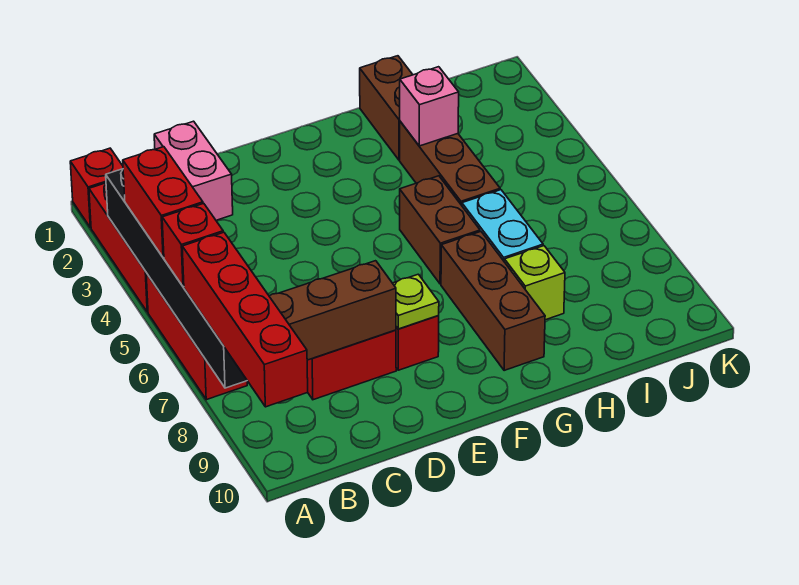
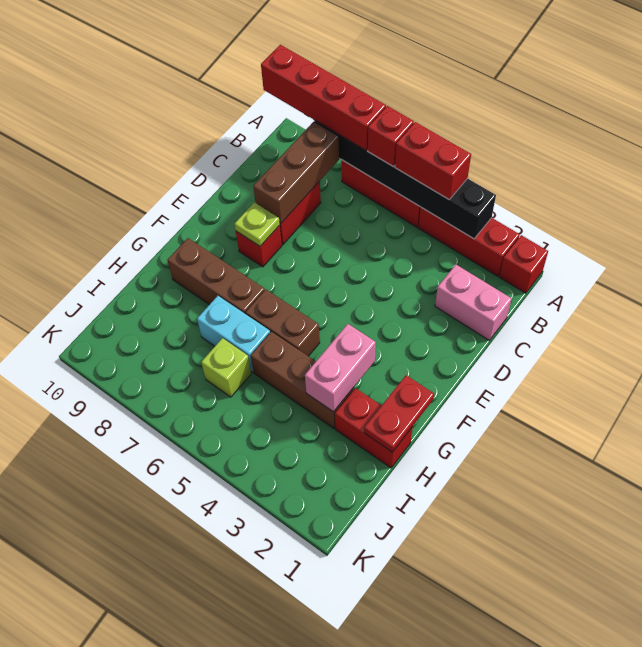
none -> red plate G1:H1 level 2
brown brick H1:H2 level 1 -> red brick H1:H2 level 1
pink brick H3 level 2 -> pink brick G3:H3 level 2
lime brick H8 level 1 -> lime brick I6 level 1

━━━━━━━━

◆ WHAT YOU SHOULD DO: For this exercise, reproduce exactly each line from the one containing "pink brick H3" through the last line of the data, and no others.

◆ EXPECTED ANSWER:
pink brick H3 level 2 -> pink brick G3:H3 level 2
lime brick H8 level 1 -> lime brick I6 level 1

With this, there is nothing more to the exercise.